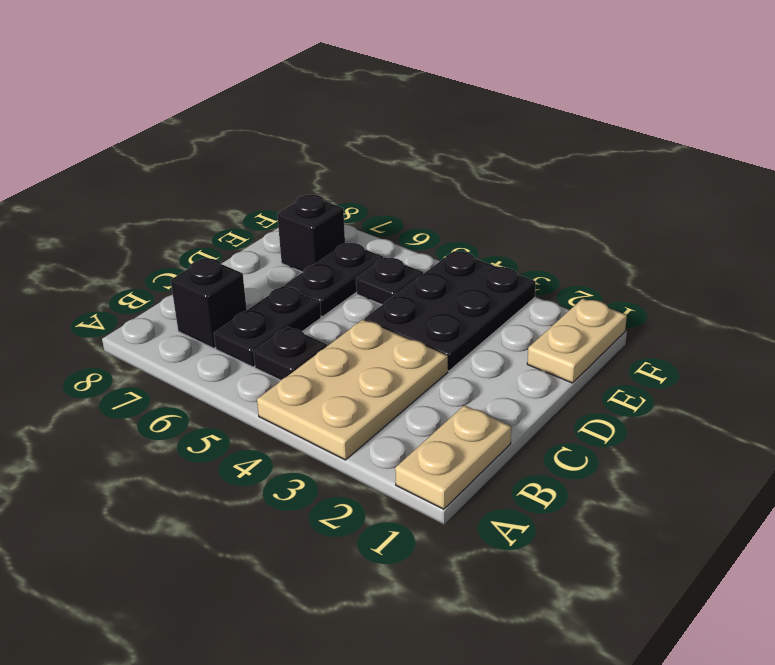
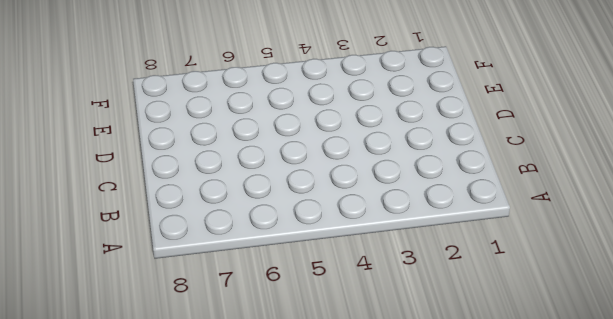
none -> tan plate A1:B1 level 1
none -> tan plate A3:C4 level 1

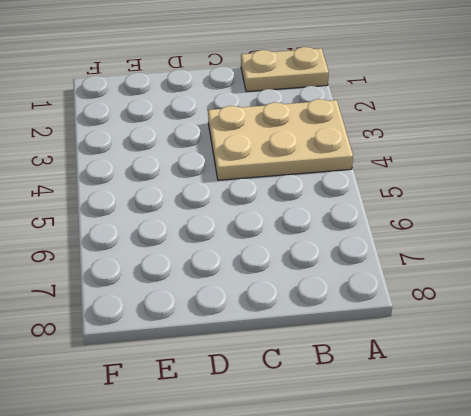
none -> black plate B5 level 1
none -> black plate B6:C6 level 1

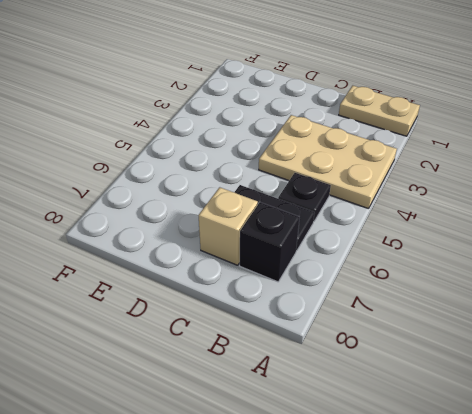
tan brick C7 level 1 -> none
none -> black plate D3:F4 level 1
none -> black plate D6:E6 level 1

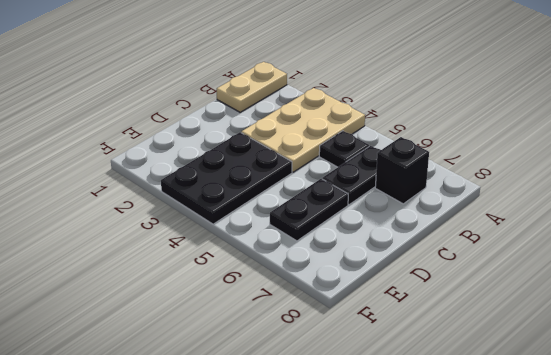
none -> tan plate E1:F1 level 1
none -> black plate E5 level 1

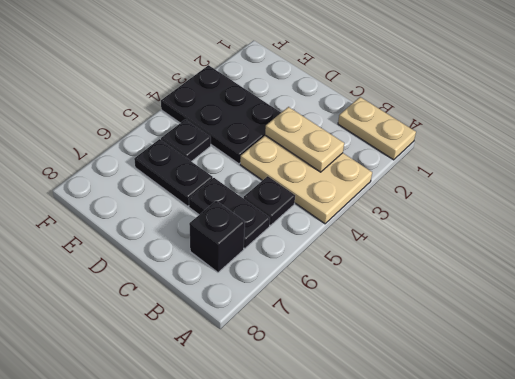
tan plate B3:C3 level 2 -> tan plate E1:F1 level 1
none -> black brick E7 level 1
#####
Omit each image and transcribe the remaining records word for word.

**Answer section**
none -> tan plate A1:B1 level 1
none -> tan plate A3:C4 level 1

none -> black plate B5 level 1
none -> black plate B6:C6 level 1

tan brick C7 level 1 -> none
none -> black plate D3:F4 level 1
none -> black plate D6:E6 level 1

none -> tan plate E1:F1 level 1
none -> black plate E5 level 1

tan plate B3:C3 level 2 -> tan plate E1:F1 level 1
none -> black brick E7 level 1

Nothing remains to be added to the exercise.